--- Working data Enclosed Below ---

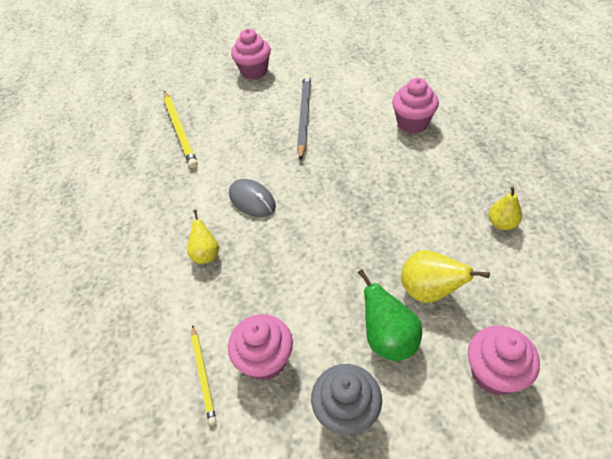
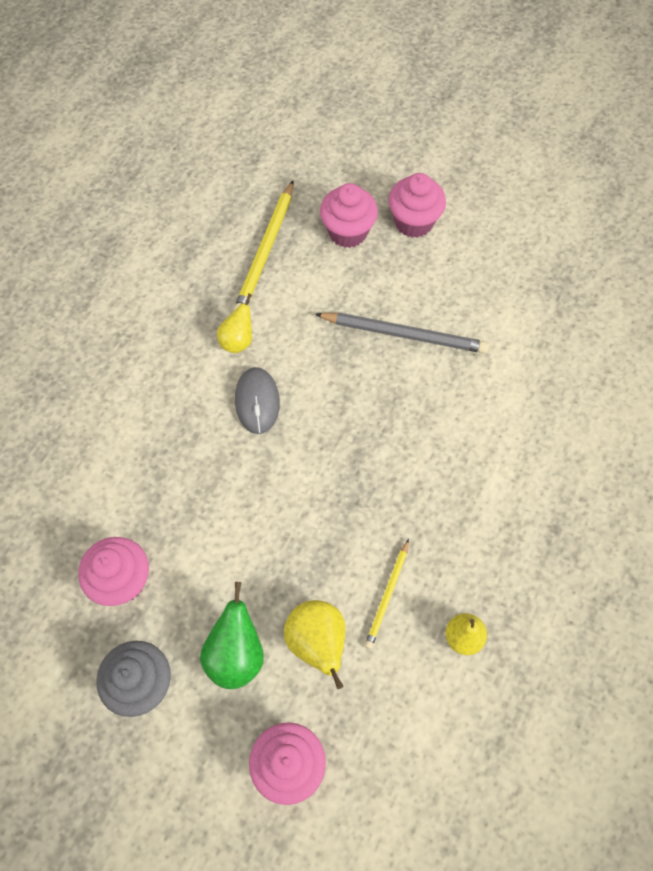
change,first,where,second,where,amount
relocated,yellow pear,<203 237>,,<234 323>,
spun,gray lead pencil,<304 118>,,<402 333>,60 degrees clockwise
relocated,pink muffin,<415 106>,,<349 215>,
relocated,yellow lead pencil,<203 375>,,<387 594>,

--- End of Enclosed Working data ---

Nothing but the lines from the one with "relocated,pink muffin,<415 106>,,<349" through the final line of the records may appear in the answer, and each must be transcribed exactly.

relocated,pink muffin,<415 106>,,<349 215>,
relocated,yellow lead pencil,<203 375>,,<387 594>,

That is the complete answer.